# Task to complete
As you look over the data below, please find each line where the word "purple" appears, then copy it.

# Supplied material
Content starts

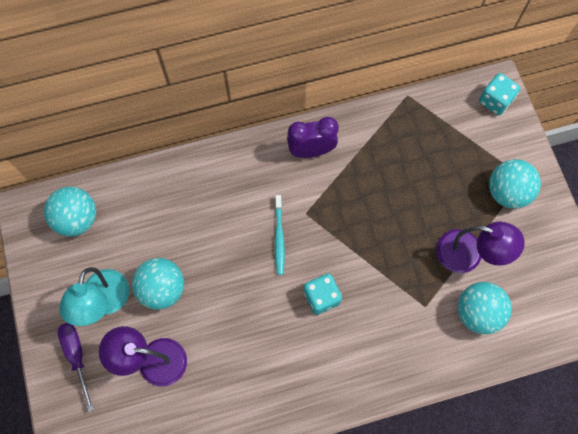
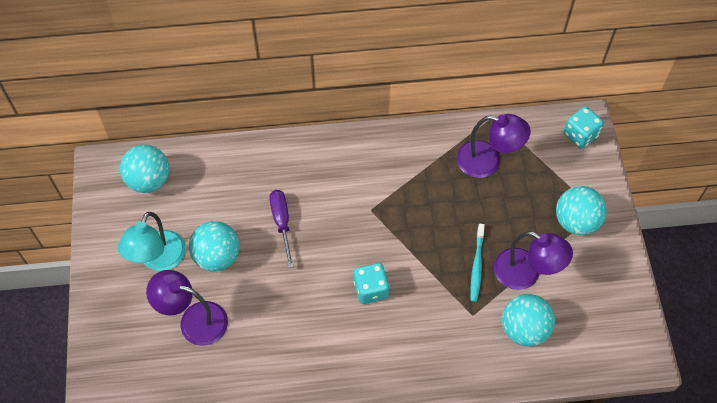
camera: 10 degrees right, 10 degrees down
(77, 357) = (122, 305): purple screwdriver -> purple screwdriver (282, 223)
(279, 238) = (340, 228): turquoise toothbrush -> turquoise toothbrush (477, 266)
(311, 151) = (387, 153): purple clock -> none
(411, 143) = (488, 161): none -> purple lamp

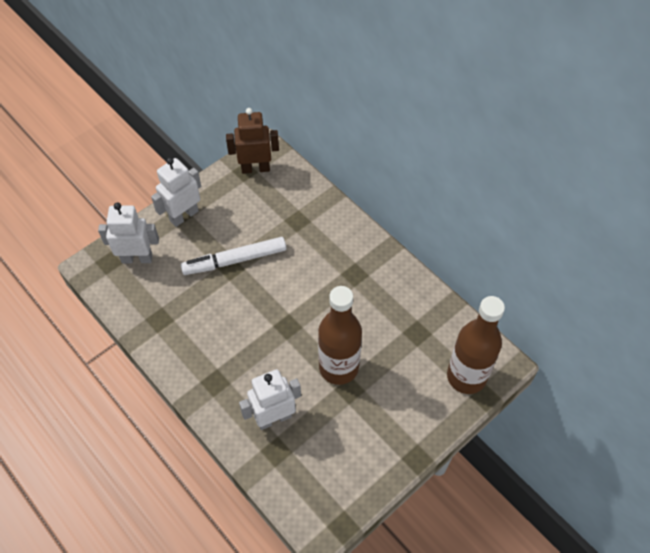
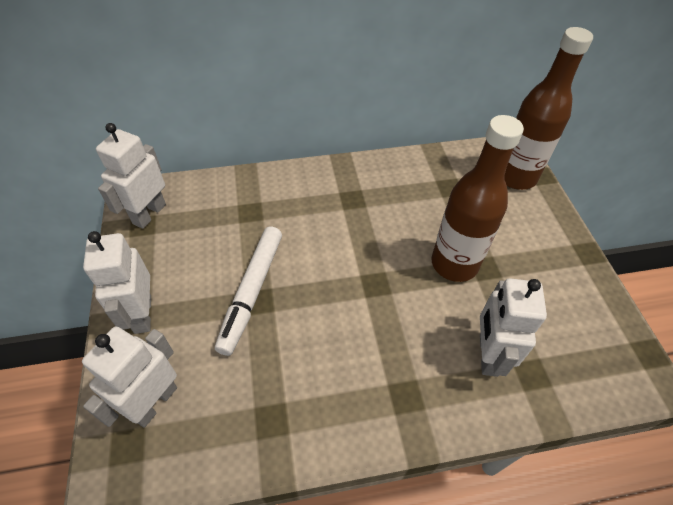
camera: 60 degrees left, 5 degrees down
(255, 168) = (149, 214): brown robot -> white robot

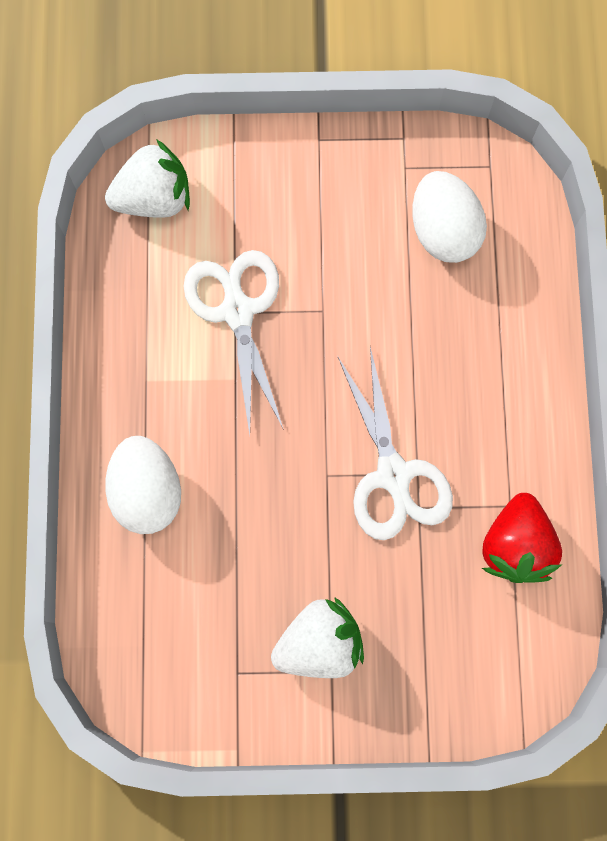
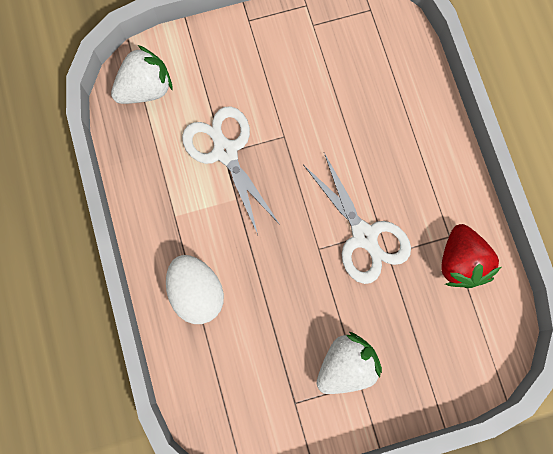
camera: 15 degrees left, 0 degrees up
(443, 231) = (351, 61): white egg -> none

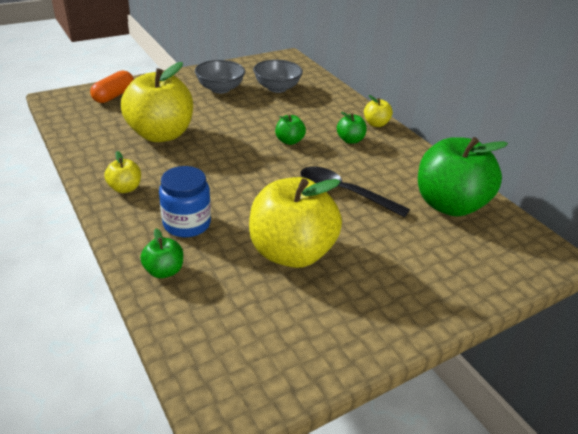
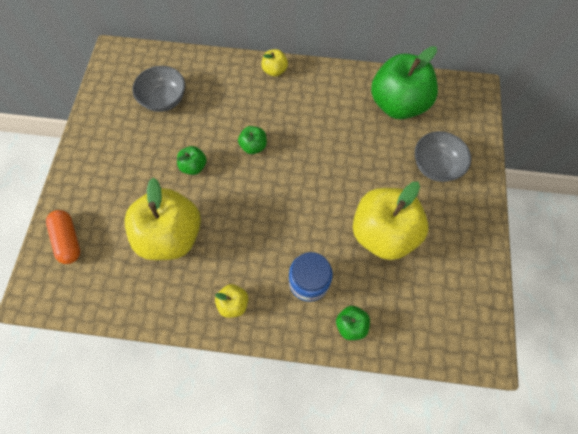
camera: 50 degrees left, 30 degrees up
(220, 89) = (129, 144): grey bowl -> grey bowl (435, 166)
(344, 193) = (343, 156): black spoon -> none
(350, 140) = (283, 104): green apple -> green apple (194, 166)

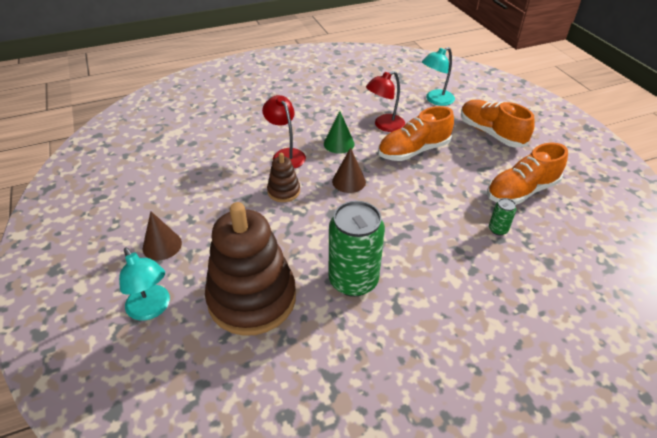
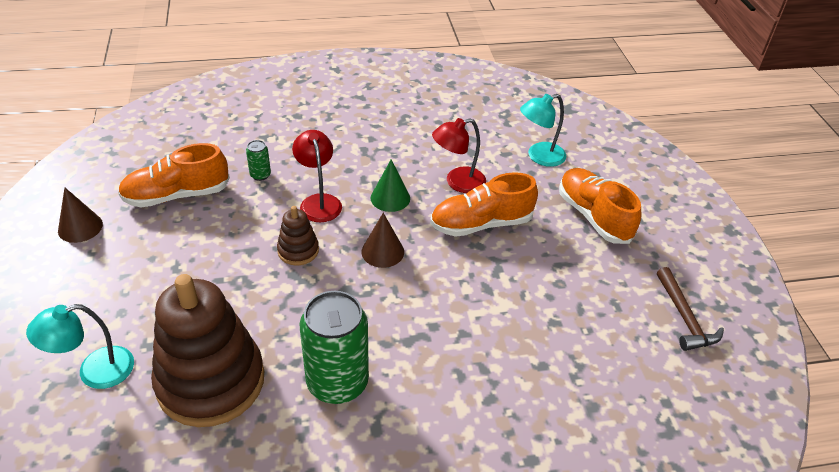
camera: 10 degrees right, 0 degrees up
(152, 309) = (94, 371): turquoise lamp -> turquoise lamp turned 90 degrees clockwise
(162, 245) = (132, 294): brown cone -> brown cone (80, 227)
(498, 229) = (545, 351): green can -> green can (260, 175)
(521, 191) = (598, 304): orange shoe -> orange shoe (177, 195)
(584, 189) = (684, 317): none -> brown hammer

Content ends

# Result for this task
(77, 357) = (122, 305): purple screwdriver -> purple screwdriver (282, 223)
(311, 151) = (387, 153): purple clock -> none
(411, 143) = (488, 161): none -> purple lamp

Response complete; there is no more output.